[Source material Boundary: Start]

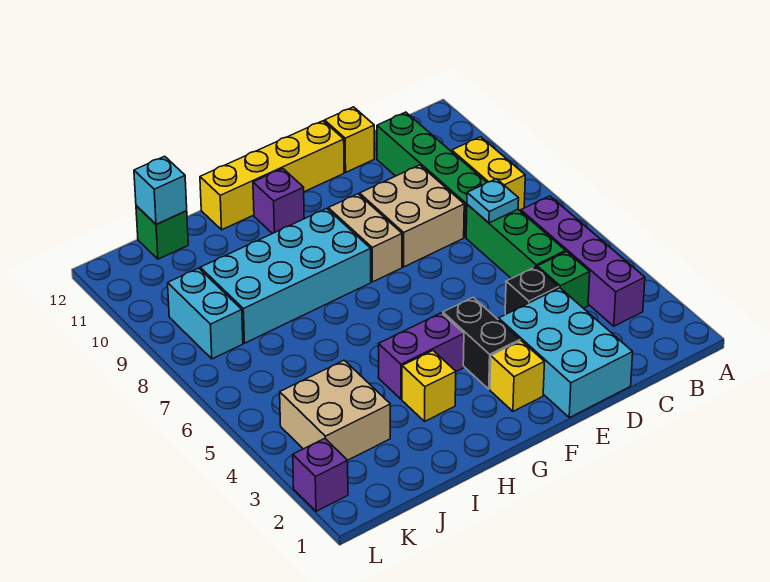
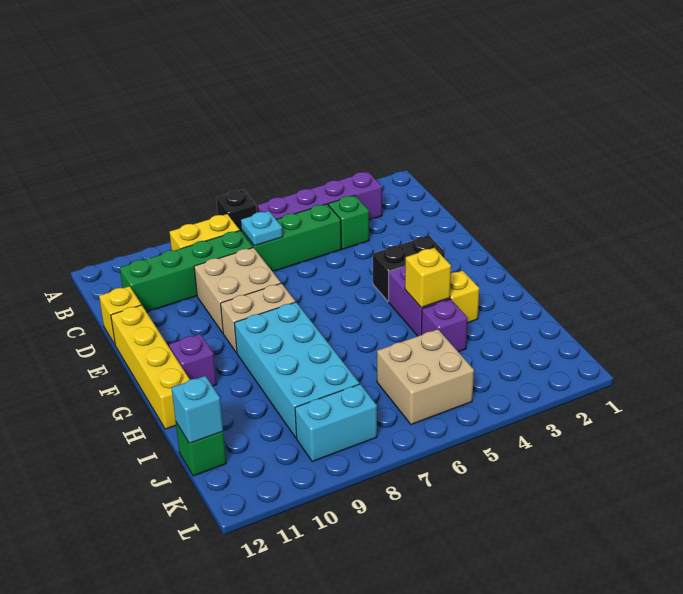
cyan 2x3 brick [499,288,633,418] -> none
black 1x1 brick [505,267,559,314] -> black 1x1 brick moved to [216,190,256,232]
yellow 1x1 brick [490,341,544,411] -> yellow 1x1 brick moved to [405,248,451,308]
tan 2x2 brick [280,360,390,460] -> tan 2x2 brick moved to [377,329,474,425]
purple 1x1 brick [293,438,348,511] -> purple 1x1 brick moved to [421,299,468,352]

[Source material Boundary: End]

* [Aim of the exercise]
The answer must be an exact restatement of all the records, with no pictures included.

* [Solution for this task]
cyan 2x3 brick [499,288,633,418] -> none
black 1x1 brick [505,267,559,314] -> black 1x1 brick moved to [216,190,256,232]
yellow 1x1 brick [490,341,544,411] -> yellow 1x1 brick moved to [405,248,451,308]
tan 2x2 brick [280,360,390,460] -> tan 2x2 brick moved to [377,329,474,425]
purple 1x1 brick [293,438,348,511] -> purple 1x1 brick moved to [421,299,468,352]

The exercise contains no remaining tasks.